• **EXERCISE BRIEF**
Pull out every line of the items that contains the string "upbow", treating uppercase and lowercase as different.

• **ENTRIES SUPPLIED**
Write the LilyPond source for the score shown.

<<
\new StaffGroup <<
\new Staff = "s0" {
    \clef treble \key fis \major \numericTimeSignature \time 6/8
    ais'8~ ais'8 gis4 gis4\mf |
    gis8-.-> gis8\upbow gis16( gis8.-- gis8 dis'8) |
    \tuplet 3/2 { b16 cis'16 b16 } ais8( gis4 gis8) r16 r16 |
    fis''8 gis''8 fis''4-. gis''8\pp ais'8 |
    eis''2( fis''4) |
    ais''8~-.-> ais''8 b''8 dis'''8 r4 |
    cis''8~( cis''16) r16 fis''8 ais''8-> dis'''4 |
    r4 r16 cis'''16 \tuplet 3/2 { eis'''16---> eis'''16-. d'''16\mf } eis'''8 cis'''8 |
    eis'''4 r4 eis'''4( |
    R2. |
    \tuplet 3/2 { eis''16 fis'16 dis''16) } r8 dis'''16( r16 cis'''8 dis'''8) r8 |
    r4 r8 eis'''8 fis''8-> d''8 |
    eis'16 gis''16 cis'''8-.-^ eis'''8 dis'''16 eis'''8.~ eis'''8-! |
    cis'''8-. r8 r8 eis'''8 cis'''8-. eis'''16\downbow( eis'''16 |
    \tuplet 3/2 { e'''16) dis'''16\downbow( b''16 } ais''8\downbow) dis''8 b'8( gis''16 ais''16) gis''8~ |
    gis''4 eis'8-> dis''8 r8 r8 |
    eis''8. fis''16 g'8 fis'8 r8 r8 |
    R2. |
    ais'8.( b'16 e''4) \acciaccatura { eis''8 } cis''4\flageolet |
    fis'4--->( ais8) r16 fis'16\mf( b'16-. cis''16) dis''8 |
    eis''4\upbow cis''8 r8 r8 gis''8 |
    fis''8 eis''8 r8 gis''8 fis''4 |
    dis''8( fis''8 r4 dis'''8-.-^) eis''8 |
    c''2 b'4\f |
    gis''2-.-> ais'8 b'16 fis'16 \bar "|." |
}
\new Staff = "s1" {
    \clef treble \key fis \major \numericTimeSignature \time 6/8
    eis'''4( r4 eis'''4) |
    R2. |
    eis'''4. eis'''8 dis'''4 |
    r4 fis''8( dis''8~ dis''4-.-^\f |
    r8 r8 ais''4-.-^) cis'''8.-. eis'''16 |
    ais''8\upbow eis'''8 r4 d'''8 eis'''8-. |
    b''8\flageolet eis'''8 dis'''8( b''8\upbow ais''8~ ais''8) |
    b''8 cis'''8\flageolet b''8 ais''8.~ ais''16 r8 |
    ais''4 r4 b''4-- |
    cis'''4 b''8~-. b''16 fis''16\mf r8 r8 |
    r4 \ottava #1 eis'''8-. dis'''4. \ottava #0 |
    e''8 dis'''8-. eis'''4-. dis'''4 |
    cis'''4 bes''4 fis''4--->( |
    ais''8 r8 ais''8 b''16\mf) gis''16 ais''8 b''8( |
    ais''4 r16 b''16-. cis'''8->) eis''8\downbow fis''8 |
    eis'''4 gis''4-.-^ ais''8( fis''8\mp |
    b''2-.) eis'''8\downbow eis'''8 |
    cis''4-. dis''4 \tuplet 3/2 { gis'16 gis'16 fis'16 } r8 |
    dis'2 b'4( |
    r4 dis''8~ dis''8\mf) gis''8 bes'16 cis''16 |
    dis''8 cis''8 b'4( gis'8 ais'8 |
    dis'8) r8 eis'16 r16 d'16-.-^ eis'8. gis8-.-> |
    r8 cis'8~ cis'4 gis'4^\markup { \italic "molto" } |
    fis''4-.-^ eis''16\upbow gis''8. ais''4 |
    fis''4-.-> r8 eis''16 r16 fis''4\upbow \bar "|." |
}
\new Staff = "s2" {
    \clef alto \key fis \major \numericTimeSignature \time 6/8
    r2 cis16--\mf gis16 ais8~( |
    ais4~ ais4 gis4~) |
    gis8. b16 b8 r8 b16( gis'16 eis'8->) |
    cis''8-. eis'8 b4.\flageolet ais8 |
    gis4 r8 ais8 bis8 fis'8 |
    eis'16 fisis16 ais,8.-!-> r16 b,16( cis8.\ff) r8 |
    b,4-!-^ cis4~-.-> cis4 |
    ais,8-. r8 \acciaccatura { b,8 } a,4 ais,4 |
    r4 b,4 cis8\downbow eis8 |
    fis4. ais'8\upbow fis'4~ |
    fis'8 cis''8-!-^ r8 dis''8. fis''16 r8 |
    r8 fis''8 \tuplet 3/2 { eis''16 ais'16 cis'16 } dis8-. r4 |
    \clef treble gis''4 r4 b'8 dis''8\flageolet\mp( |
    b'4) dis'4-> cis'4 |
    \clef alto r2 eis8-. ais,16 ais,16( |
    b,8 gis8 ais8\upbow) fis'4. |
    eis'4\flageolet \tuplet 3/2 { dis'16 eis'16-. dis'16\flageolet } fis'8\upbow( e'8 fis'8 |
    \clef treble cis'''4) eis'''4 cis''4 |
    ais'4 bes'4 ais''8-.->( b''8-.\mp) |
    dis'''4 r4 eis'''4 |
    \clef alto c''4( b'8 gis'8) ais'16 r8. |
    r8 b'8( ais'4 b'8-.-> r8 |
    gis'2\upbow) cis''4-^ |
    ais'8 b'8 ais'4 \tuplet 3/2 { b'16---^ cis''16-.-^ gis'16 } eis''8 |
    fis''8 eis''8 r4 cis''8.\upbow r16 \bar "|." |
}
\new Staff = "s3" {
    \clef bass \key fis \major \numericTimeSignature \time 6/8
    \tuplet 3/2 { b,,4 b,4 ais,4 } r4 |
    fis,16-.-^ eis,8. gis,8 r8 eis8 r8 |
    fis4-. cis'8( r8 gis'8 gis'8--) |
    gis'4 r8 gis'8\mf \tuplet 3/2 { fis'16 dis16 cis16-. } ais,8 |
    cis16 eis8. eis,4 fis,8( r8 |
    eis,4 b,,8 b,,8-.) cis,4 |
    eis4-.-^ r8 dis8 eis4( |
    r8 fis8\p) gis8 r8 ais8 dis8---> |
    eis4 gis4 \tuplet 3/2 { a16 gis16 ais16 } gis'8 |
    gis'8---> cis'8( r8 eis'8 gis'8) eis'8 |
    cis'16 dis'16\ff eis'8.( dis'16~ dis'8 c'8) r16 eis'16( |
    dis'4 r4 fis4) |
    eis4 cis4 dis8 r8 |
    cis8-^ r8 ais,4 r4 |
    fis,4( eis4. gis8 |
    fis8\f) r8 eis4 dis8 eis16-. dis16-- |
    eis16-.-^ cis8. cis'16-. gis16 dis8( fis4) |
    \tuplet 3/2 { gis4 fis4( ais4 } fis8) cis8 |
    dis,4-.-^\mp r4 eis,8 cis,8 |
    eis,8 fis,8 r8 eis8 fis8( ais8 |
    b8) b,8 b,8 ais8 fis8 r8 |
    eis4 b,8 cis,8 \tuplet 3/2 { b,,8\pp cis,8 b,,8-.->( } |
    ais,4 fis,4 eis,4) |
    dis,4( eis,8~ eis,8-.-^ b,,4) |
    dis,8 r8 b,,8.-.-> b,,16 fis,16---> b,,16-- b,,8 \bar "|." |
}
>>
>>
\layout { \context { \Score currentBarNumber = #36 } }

• **OUTPUT FOR THIS TASK**
    gis8-.-> gis8\upbow gis16( gis8.-- gis8 dis'8) |
    eis''4\upbow cis''8 r8 r8 gis''8 |
    ais''8\upbow eis'''8 r4 d'''8 eis'''8-. |
    b''8\flageolet eis'''8 dis'''8( b''8\upbow ais''8~ ais''8) |
    fis''4-.-^ eis''16\upbow gis''8. ais''4 |
    fis''4-.-> r8 eis''16 r16 fis''4\upbow \bar "|." |
    fis4. ais'8\upbow fis'4~ |
    b,8 gis8 ais8\upbow) fis'4. |
    eis'4\flageolet \tuplet 3/2 { dis'16 eis'16-. dis'16\flageolet } fis'8\upbow( e'8 fis'8 |
    gis'2\upbow) cis''4-^ |
    fis''8 eis''8 r4 cis''8.\upbow r16 \bar "|." |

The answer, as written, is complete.